→ **About this exercise**:
Search term "none": copy each line of the records that contains it.

[Revision tracking records]

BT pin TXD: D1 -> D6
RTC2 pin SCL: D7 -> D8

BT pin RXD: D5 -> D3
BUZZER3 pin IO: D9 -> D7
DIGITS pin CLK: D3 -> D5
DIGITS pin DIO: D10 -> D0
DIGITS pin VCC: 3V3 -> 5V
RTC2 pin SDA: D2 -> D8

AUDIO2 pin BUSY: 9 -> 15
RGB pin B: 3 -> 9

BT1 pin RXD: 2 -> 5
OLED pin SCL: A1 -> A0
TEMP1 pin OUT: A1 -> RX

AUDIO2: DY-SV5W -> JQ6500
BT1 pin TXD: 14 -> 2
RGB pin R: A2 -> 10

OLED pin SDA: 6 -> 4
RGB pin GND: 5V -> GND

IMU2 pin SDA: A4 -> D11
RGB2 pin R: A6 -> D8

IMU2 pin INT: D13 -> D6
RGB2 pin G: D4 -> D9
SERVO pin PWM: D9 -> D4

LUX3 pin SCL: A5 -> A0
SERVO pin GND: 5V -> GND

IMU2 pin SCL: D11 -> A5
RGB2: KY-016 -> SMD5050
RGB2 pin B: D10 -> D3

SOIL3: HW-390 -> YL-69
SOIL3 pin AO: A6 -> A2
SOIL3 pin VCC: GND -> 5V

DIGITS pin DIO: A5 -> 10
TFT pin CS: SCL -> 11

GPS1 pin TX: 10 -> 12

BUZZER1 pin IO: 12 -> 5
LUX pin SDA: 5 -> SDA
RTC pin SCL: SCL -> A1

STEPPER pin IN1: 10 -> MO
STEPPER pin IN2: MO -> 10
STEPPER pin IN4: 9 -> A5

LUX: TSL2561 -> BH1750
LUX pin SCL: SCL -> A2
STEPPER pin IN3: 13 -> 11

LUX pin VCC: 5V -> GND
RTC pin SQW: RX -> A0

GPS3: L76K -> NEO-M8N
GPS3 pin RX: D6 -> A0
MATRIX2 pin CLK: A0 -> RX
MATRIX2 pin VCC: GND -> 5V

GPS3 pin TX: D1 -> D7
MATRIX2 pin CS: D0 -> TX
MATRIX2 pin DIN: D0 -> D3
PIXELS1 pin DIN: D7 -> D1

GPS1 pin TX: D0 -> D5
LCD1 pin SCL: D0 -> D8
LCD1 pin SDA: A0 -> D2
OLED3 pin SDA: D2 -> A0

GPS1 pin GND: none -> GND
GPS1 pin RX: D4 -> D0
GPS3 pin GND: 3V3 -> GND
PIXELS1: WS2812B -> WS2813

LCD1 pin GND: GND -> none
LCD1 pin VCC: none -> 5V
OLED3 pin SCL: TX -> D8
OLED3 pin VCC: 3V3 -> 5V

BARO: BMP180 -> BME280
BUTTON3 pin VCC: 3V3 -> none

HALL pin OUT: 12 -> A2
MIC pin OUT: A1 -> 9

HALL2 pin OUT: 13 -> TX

→ **Answer to this task**:
GPS1 pin GND: none -> GND
LCD1 pin GND: GND -> none
LCD1 pin VCC: none -> 5V
BUTTON3 pin VCC: 3V3 -> none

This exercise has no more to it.